Problem statement: After removing every image, reproduce the data exactly as it appears.

Given data:

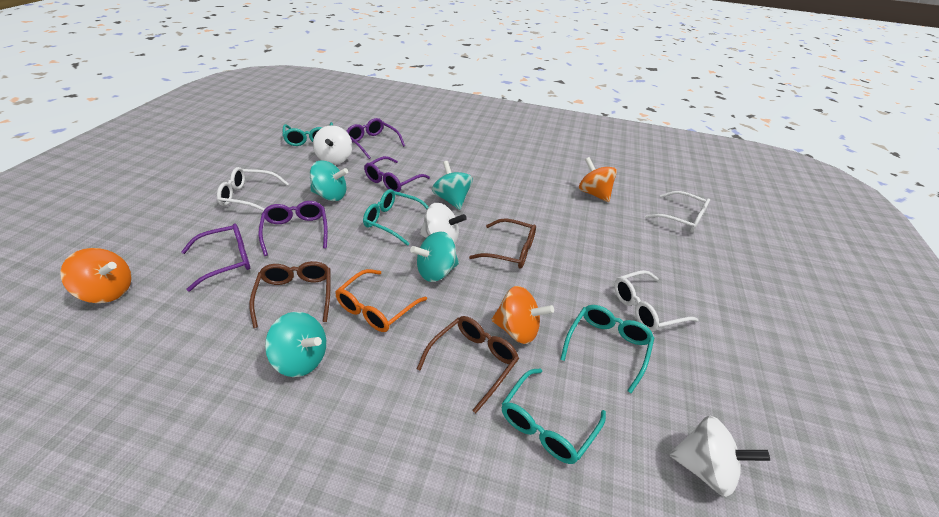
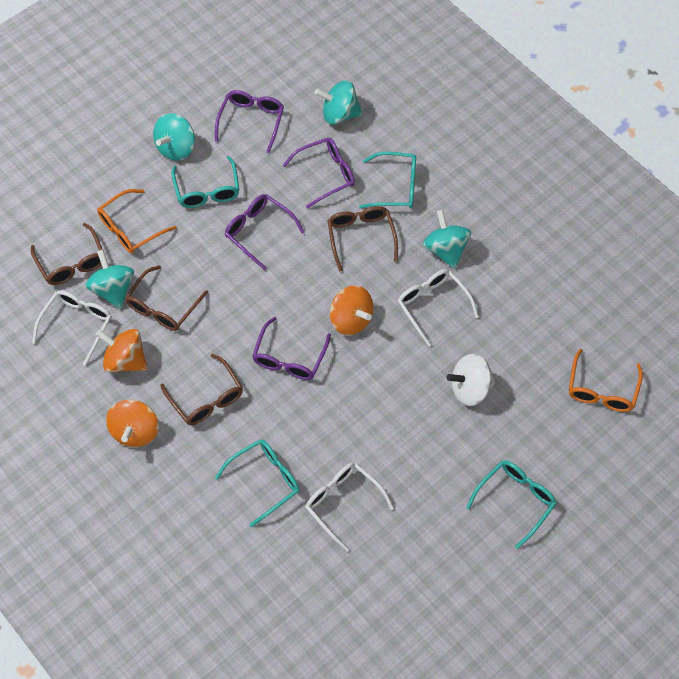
brown glasses: 3 -> 4
orange glasses: 1 -> 2
white spinning top: 3 -> 1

Task solution:
brown glasses: 3 -> 4
orange glasses: 1 -> 2
white spinning top: 3 -> 1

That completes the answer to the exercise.